* _Problem_: Report how many lines in the records below contain the word "PMOS". Nothing else belongs in the answer.

* _Listed entries_:
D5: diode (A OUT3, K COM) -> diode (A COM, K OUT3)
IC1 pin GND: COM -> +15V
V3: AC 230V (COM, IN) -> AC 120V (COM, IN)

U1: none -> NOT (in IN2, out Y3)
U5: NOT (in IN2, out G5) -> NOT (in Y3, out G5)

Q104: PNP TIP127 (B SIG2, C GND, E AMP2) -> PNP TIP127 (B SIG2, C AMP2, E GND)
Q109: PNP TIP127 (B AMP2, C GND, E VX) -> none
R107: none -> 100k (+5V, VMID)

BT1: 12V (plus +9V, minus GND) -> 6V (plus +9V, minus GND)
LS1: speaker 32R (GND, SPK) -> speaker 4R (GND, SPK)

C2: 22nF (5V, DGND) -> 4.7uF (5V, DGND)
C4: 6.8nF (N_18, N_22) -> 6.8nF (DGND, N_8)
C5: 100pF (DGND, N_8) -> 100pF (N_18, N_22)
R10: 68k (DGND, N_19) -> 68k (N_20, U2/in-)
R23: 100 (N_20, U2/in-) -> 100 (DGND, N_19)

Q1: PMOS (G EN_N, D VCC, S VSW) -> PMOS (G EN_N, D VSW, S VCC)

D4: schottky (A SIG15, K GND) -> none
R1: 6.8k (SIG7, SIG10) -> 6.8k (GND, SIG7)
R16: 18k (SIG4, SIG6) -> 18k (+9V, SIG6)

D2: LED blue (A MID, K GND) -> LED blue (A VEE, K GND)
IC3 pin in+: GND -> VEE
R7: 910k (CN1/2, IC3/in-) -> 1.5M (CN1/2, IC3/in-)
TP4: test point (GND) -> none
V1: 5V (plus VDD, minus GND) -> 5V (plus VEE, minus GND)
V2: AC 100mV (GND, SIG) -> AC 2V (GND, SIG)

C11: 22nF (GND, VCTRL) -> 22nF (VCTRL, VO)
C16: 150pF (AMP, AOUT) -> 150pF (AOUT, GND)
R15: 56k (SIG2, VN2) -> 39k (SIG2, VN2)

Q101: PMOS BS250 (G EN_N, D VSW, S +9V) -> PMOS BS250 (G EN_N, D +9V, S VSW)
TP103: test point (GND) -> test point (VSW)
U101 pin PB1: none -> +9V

* _Result for this exercise_: 2